** Information given follows **

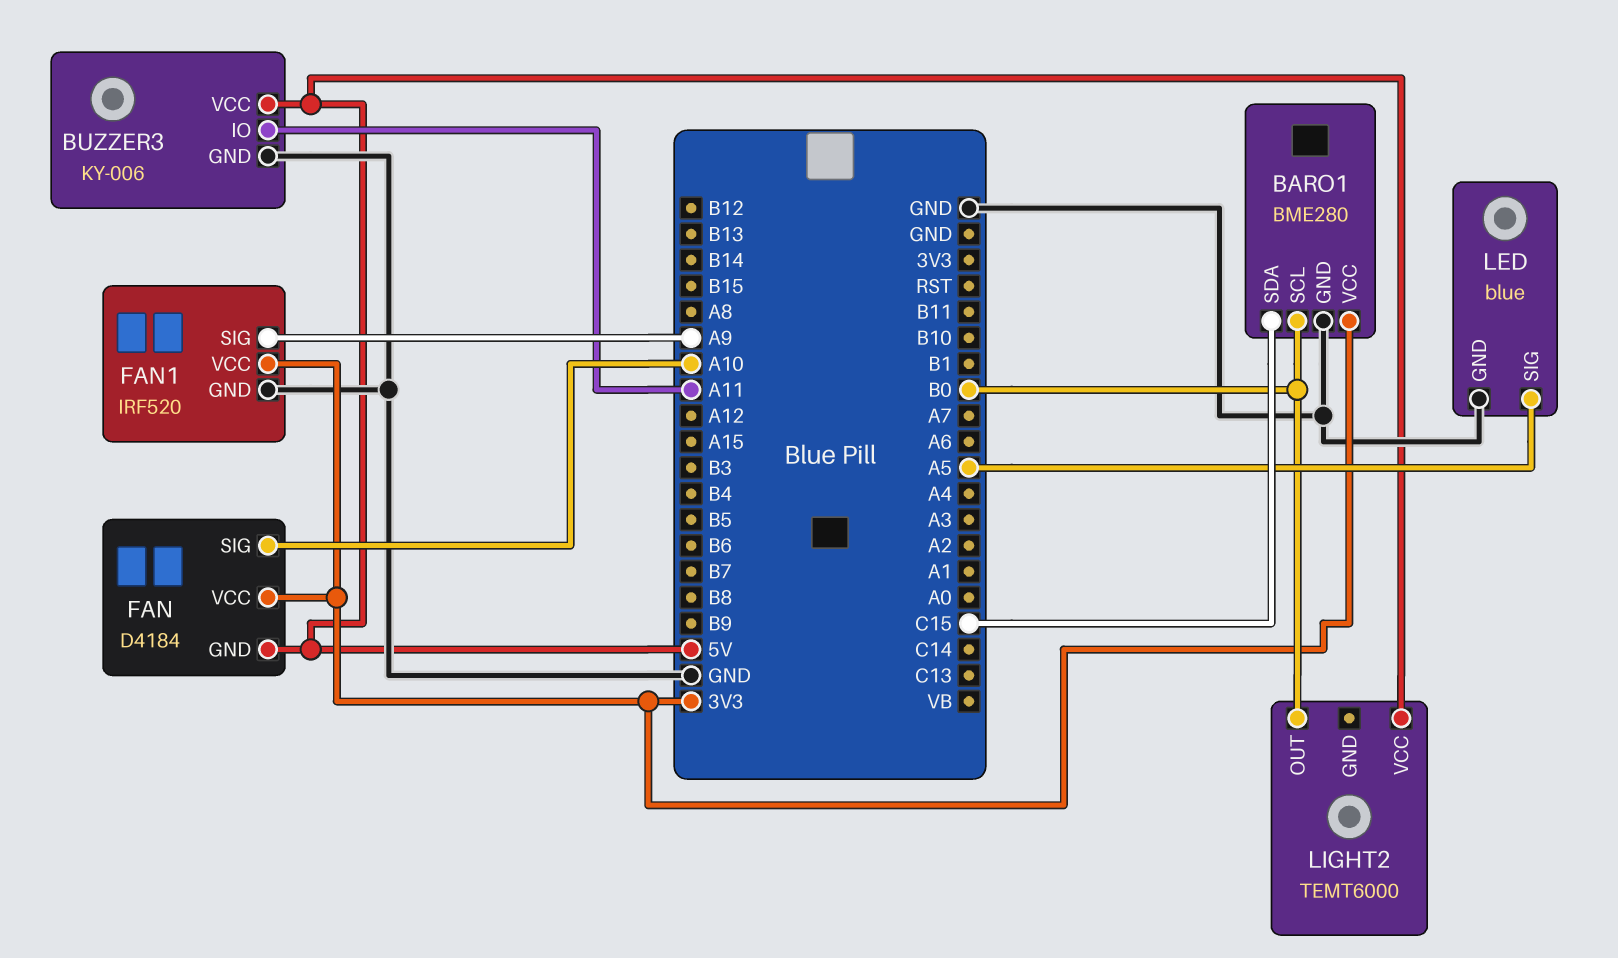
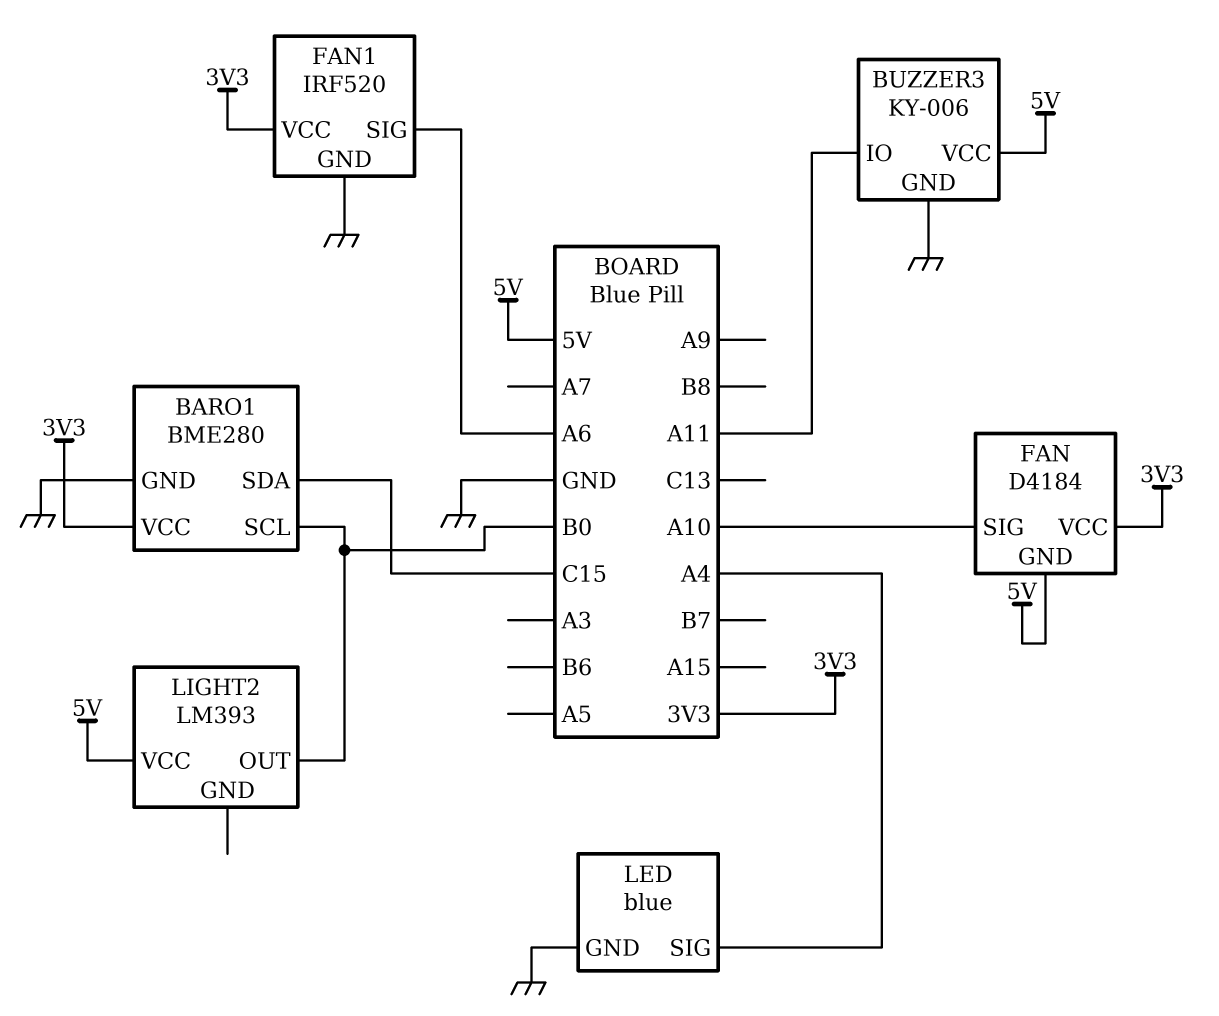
FAN1 pin SIG: A9 -> A6
LED pin SIG: A5 -> A4
LIGHT2: TEMT6000 -> LM393

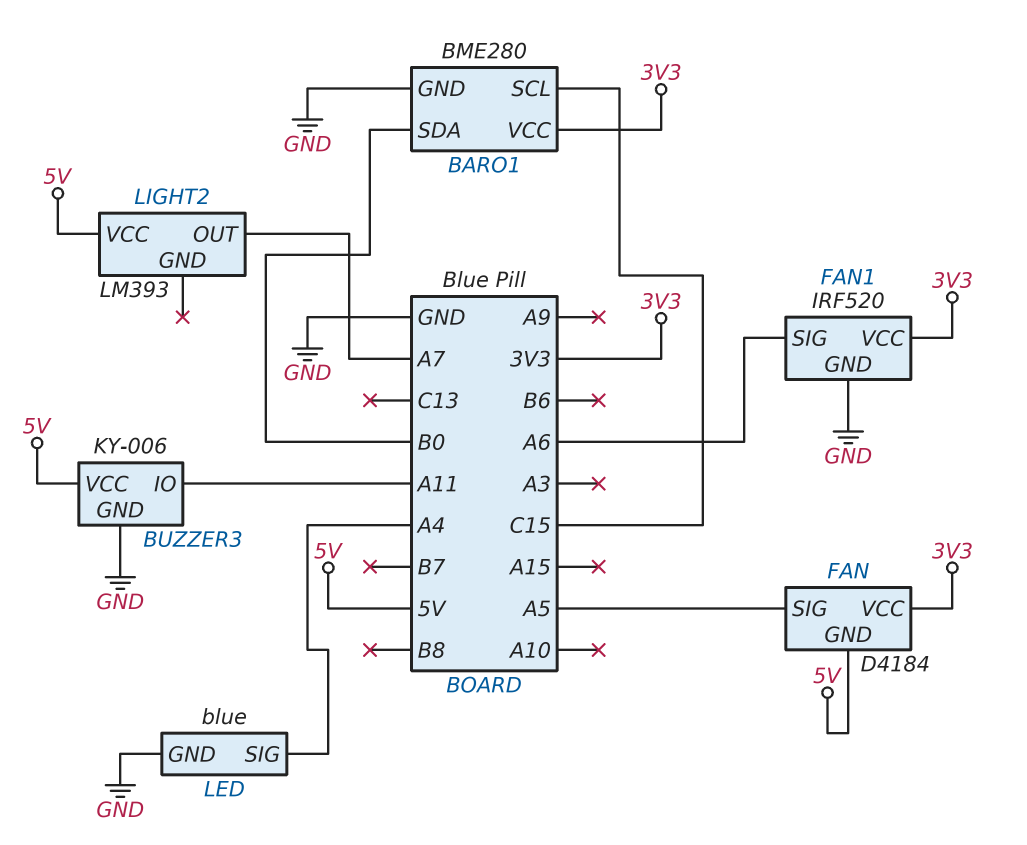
BARO1 pin SCL: B0 -> C15
BARO1 pin SDA: C15 -> B0
FAN pin SIG: A10 -> A5
LIGHT2 pin OUT: B0 -> A7

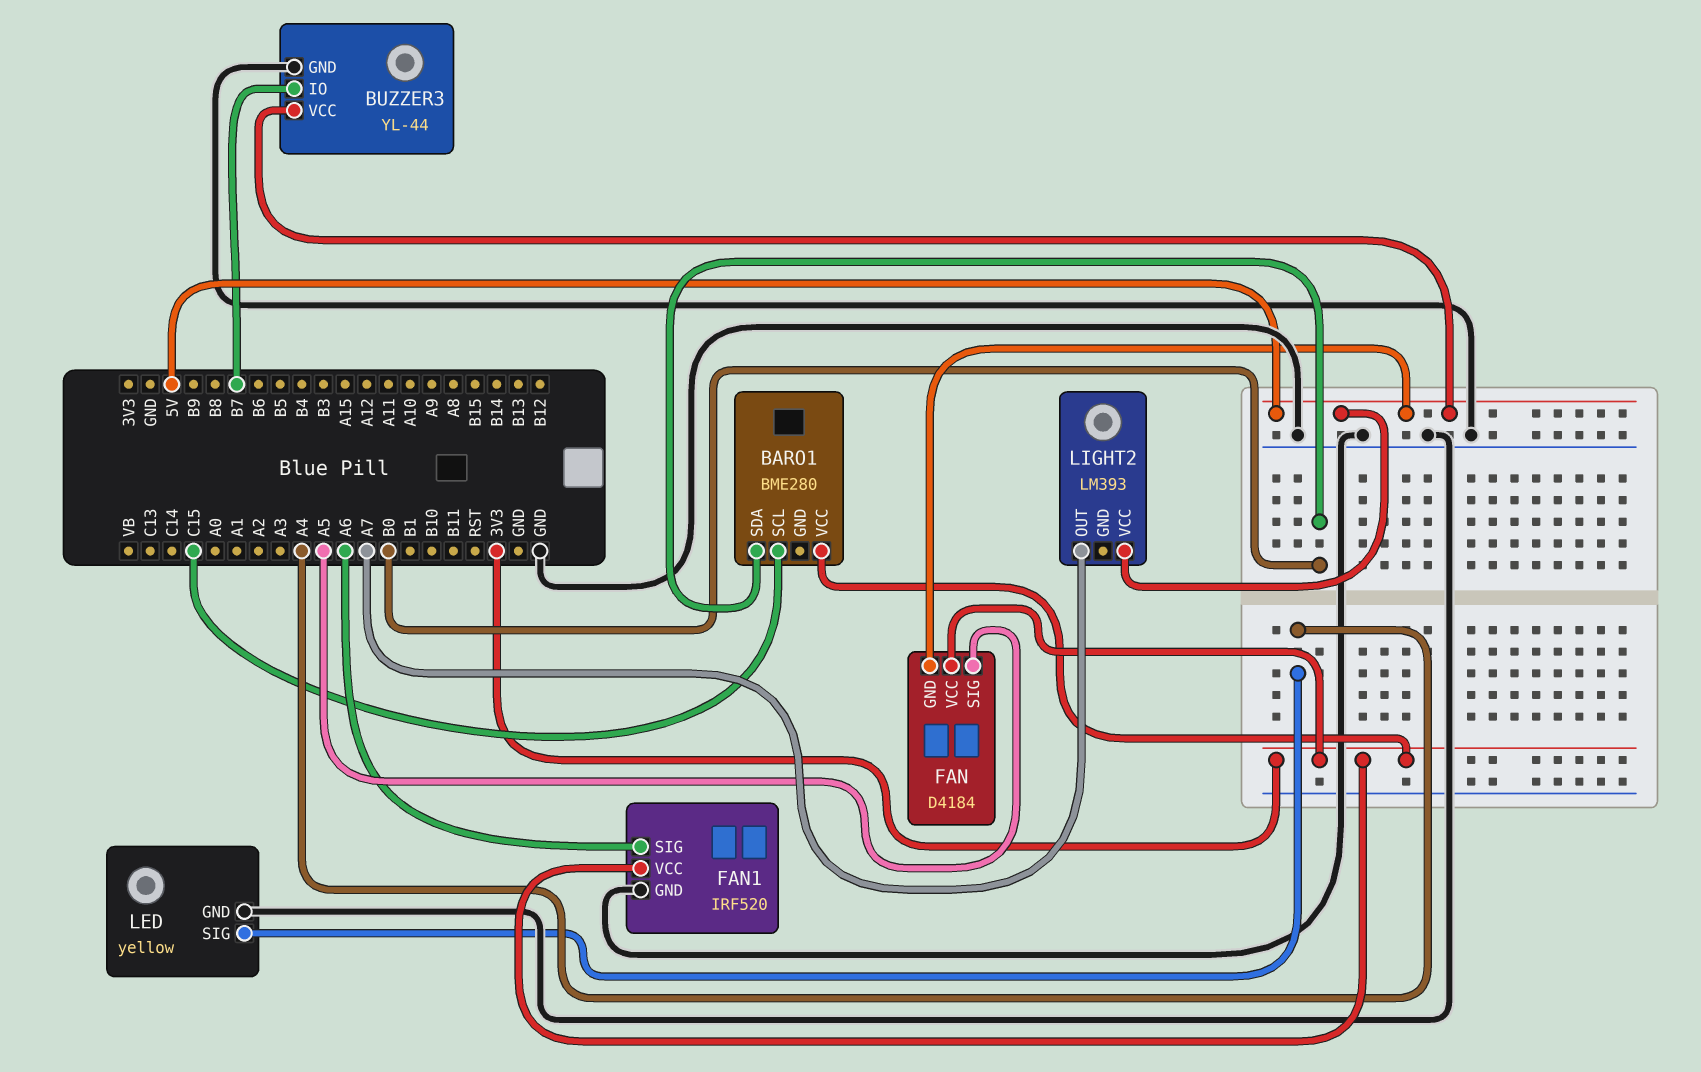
BARO1 pin GND: GND -> none
BUZZER3: KY-006 -> YL-44
BUZZER3 pin IO: A11 -> B7
LED: blue -> yellow

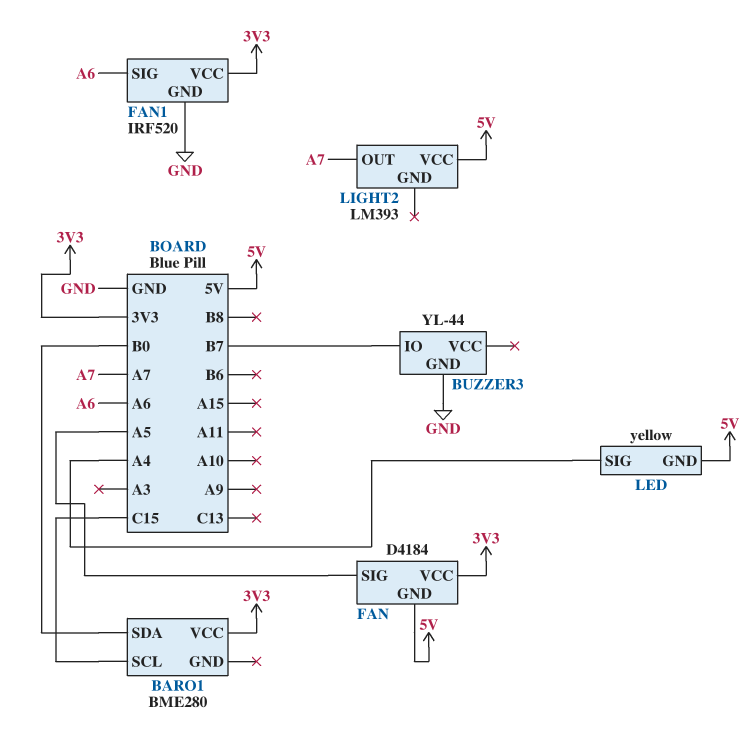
BUZZER3 pin VCC: 5V -> none
LED pin GND: GND -> 5V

** End of Information given **

Problem requirements: Transcribe only the lines from the line holding "LIGHT2: TEMT6000 -> LM393" to the final line of the listing above. Keep them exact, include both ends, and skip the pictures.

Task response:
LIGHT2: TEMT6000 -> LM393

BARO1 pin SCL: B0 -> C15
BARO1 pin SDA: C15 -> B0
FAN pin SIG: A10 -> A5
LIGHT2 pin OUT: B0 -> A7

BARO1 pin GND: GND -> none
BUZZER3: KY-006 -> YL-44
BUZZER3 pin IO: A11 -> B7
LED: blue -> yellow

BUZZER3 pin VCC: 5V -> none
LED pin GND: GND -> 5V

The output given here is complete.